*** MATERIAL FOR THE TASK Section Begins ***
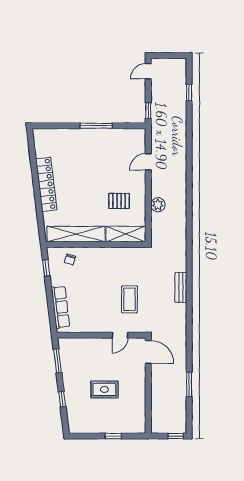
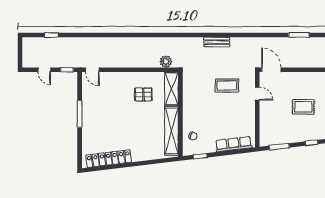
door: (148, 71) -> (44, 70), moved
door: (148, 162) -> (92, 70), moved
locker: (46, 184) -> (109, 159), moved
pallet: (119, 201) -> (143, 94), turned 90
plant: (158, 205) -> (166, 61), moved
door: (148, 352) -> (271, 70), hinge flipped
rug: (104, 389) -> (303, 107), turned 90

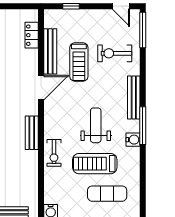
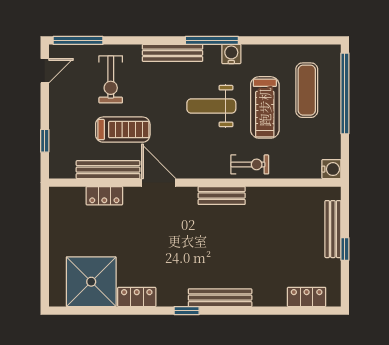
locker: (32, 35) -> (104, 196), moved

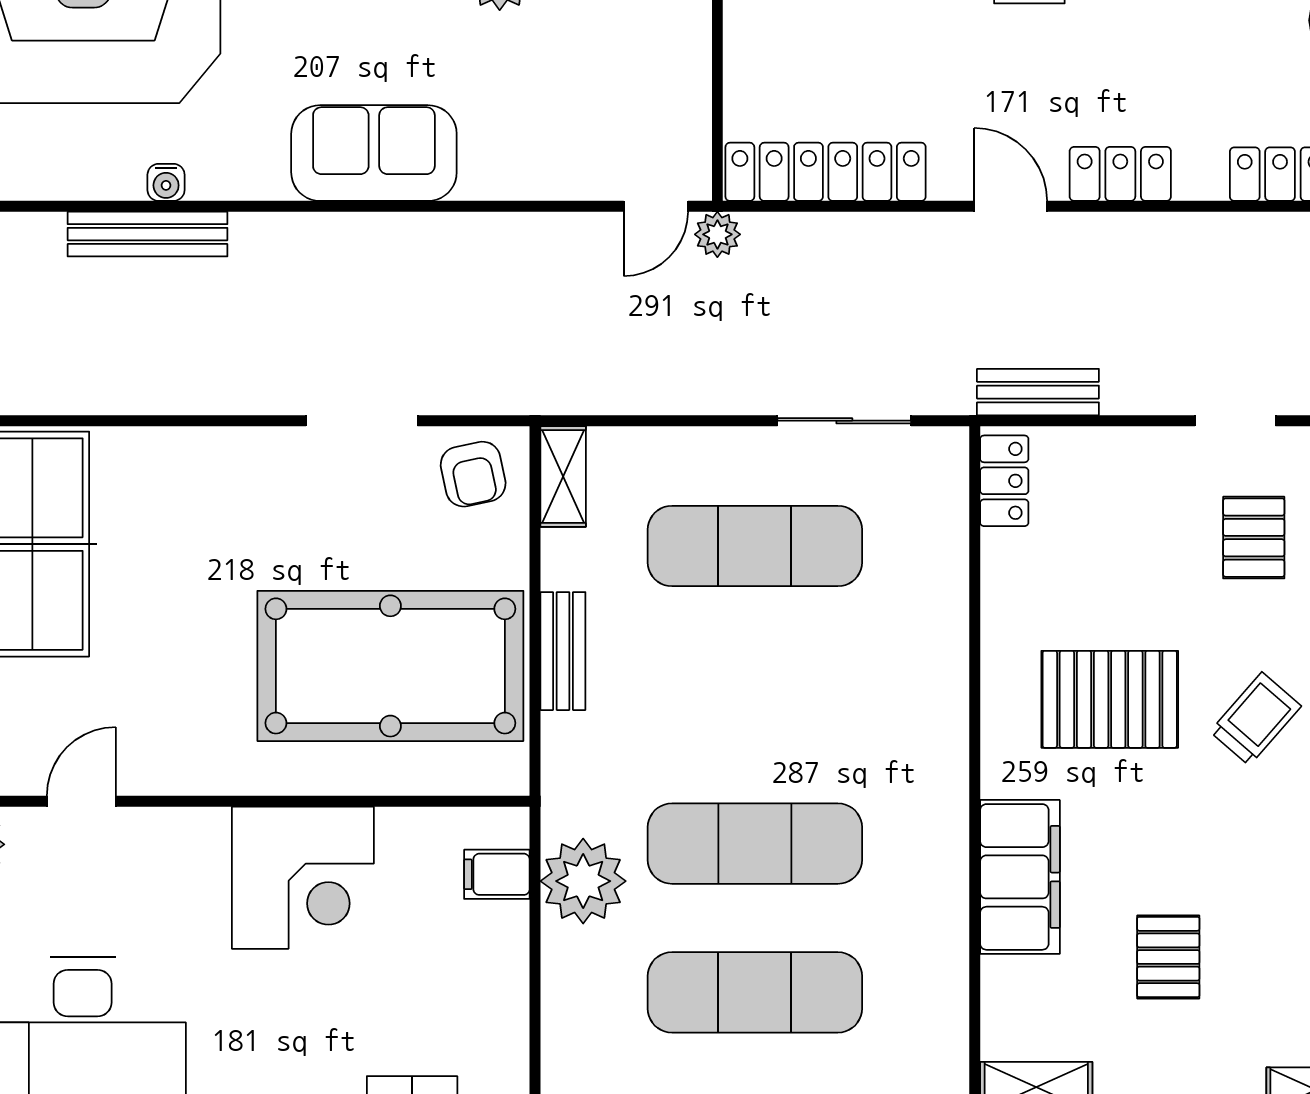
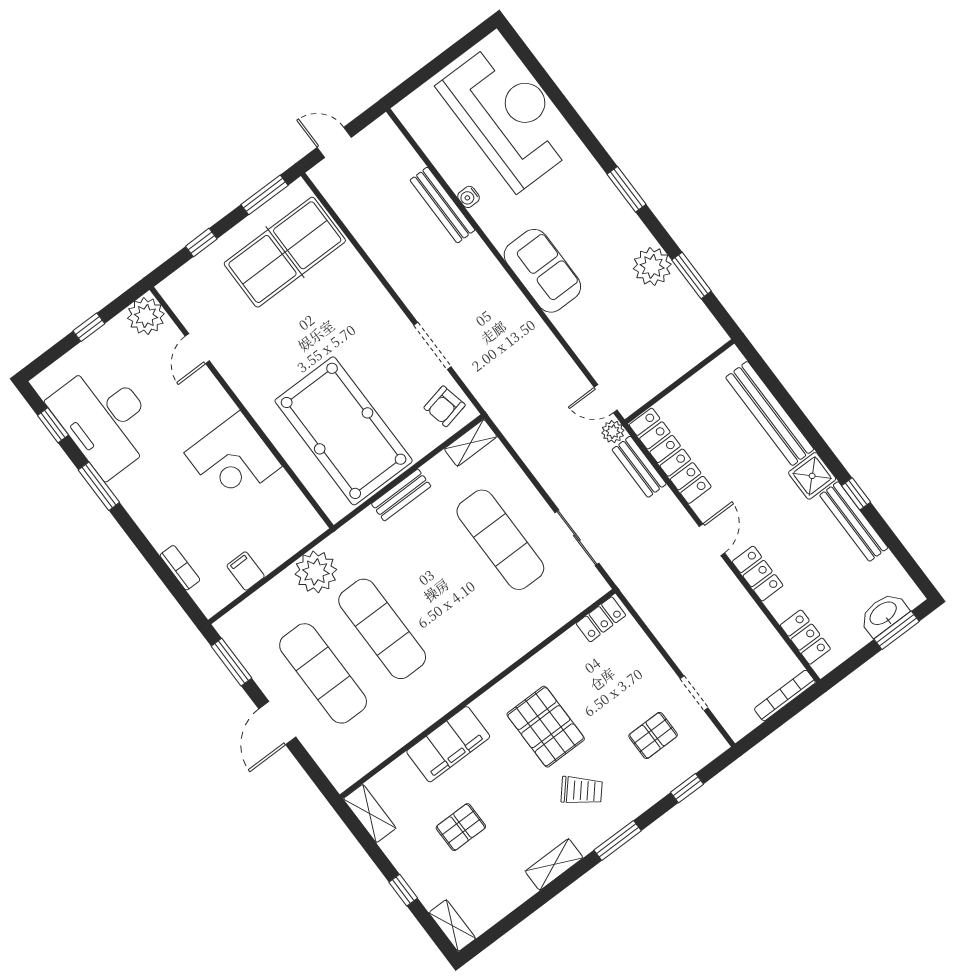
bench: (1038, 392) -> (639, 467), moved
door: (81, 801) -> (197, 349), swing flipped
filing cabinet: (497, 874) -> (246, 571), moved

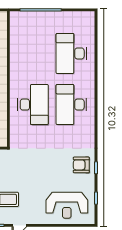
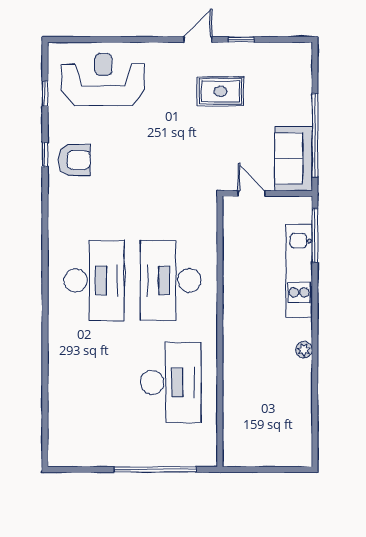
desk: (71, 53) -> (171, 382), moved

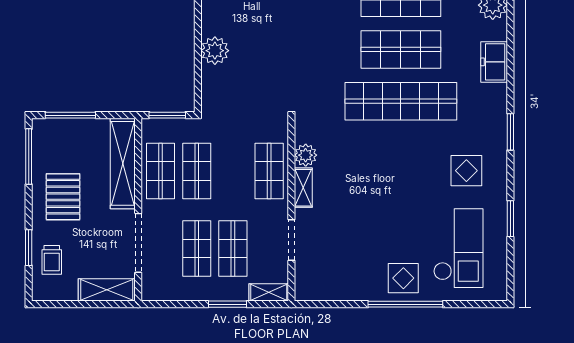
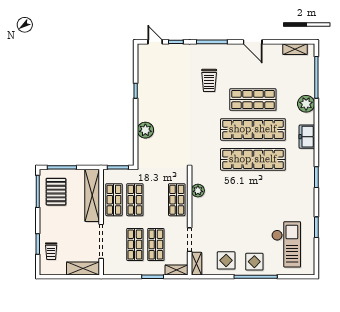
shop shelf: (401, 49) -> (253, 129), width x1.40
display table: (466, 171) -> (226, 260), moved
shelving: (303, 188) -> (197, 264), moved
pallet: (63, 197) -> (56, 192), moved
*** MATERIAL FOR THE TASK Section Ends ***
▶ **GOAL OF THE EXERCISE**
Would you please print out all the records above exactly, minus any pictures?

▶ **WRITTEN SOLUTION**
door: (148, 71) -> (44, 70), moved
door: (148, 162) -> (92, 70), moved
locker: (46, 184) -> (109, 159), moved
pallet: (119, 201) -> (143, 94), turned 90
plant: (158, 205) -> (166, 61), moved
door: (148, 352) -> (271, 70), hinge flipped
rug: (104, 389) -> (303, 107), turned 90

locker: (32, 35) -> (104, 196), moved

bench: (1038, 392) -> (639, 467), moved
door: (81, 801) -> (197, 349), swing flipped
filing cabinet: (497, 874) -> (246, 571), moved

desk: (71, 53) -> (171, 382), moved

shop shelf: (401, 49) -> (253, 129), width x1.40
display table: (466, 171) -> (226, 260), moved
shelving: (303, 188) -> (197, 264), moved
pallet: (63, 197) -> (56, 192), moved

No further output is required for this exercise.